● **WHAT YOU SHOULD DO**: Set down the data that follows, exactly and completely.

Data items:
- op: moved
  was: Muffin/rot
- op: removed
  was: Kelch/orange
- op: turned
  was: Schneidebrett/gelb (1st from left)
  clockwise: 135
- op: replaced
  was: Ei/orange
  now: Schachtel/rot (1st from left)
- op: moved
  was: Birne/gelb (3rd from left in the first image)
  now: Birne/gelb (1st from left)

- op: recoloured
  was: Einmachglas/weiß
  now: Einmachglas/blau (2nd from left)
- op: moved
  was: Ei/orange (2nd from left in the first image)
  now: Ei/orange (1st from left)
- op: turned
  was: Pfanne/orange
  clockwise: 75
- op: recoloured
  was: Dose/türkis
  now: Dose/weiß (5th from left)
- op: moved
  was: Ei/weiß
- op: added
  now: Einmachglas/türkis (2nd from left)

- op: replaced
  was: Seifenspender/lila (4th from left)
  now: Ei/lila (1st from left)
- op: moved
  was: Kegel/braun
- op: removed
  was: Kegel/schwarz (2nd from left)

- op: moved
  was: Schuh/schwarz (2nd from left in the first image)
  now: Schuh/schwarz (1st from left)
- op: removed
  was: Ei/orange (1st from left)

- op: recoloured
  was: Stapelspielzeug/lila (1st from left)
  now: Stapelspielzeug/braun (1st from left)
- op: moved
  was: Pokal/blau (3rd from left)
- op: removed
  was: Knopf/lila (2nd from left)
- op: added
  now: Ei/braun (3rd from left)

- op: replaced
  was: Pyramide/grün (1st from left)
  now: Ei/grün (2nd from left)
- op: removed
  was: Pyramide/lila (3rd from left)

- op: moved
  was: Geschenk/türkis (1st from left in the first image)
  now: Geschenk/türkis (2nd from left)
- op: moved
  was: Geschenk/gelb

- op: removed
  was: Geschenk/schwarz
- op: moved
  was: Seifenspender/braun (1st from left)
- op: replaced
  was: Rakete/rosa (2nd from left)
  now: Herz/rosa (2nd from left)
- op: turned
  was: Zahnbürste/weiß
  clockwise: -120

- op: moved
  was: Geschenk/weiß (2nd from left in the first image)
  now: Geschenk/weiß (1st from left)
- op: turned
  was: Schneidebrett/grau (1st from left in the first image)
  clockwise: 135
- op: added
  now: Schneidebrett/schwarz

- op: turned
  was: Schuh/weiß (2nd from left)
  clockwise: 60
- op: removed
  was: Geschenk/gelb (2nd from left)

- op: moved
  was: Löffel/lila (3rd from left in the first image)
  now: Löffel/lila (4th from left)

● **EXERCISE ANSWER**:
- op: moved
  was: Muffin/rot
- op: removed
  was: Kelch/orange
- op: turned
  was: Schneidebrett/gelb (1st from left)
  clockwise: 135
- op: replaced
  was: Ei/orange
  now: Schachtel/rot (1st from left)
- op: moved
  was: Birne/gelb (3rd from left in the first image)
  now: Birne/gelb (1st from left)

- op: recoloured
  was: Einmachglas/weiß
  now: Einmachglas/blau (2nd from left)
- op: moved
  was: Ei/orange (2nd from left in the first image)
  now: Ei/orange (1st from left)
- op: turned
  was: Pfanne/orange
  clockwise: 75
- op: recoloured
  was: Dose/türkis
  now: Dose/weiß (5th from left)
- op: moved
  was: Ei/weiß
- op: added
  now: Einmachglas/türkis (2nd from left)

- op: replaced
  was: Seifenspender/lila (4th from left)
  now: Ei/lila (1st from left)
- op: moved
  was: Kegel/braun
- op: removed
  was: Kegel/schwarz (2nd from left)

- op: moved
  was: Schuh/schwarz (2nd from left in the first image)
  now: Schuh/schwarz (1st from left)
- op: removed
  was: Ei/orange (1st from left)

- op: recoloured
  was: Stapelspielzeug/lila (1st from left)
  now: Stapelspielzeug/braun (1st from left)
- op: moved
  was: Pokal/blau (3rd from left)
- op: removed
  was: Knopf/lila (2nd from left)
- op: added
  now: Ei/braun (3rd from left)

- op: replaced
  was: Pyramide/grün (1st from left)
  now: Ei/grün (2nd from left)
- op: removed
  was: Pyramide/lila (3rd from left)

- op: moved
  was: Geschenk/türkis (1st from left in the first image)
  now: Geschenk/türkis (2nd from left)
- op: moved
  was: Geschenk/gelb

- op: removed
  was: Geschenk/schwarz
- op: moved
  was: Seifenspender/braun (1st from left)
- op: replaced
  was: Rakete/rosa (2nd from left)
  now: Herz/rosa (2nd from left)
- op: turned
  was: Zahnbürste/weiß
  clockwise: -120

- op: moved
  was: Geschenk/weiß (2nd from left in the first image)
  now: Geschenk/weiß (1st from left)
- op: turned
  was: Schneidebrett/grau (1st from left in the first image)
  clockwise: 135
- op: added
  now: Schneidebrett/schwarz

- op: turned
  was: Schuh/weiß (2nd from left)
  clockwise: 60
- op: removed
  was: Geschenk/gelb (2nd from left)

- op: moved
  was: Löffel/lila (3rd from left in the first image)
  now: Löffel/lila (4th from left)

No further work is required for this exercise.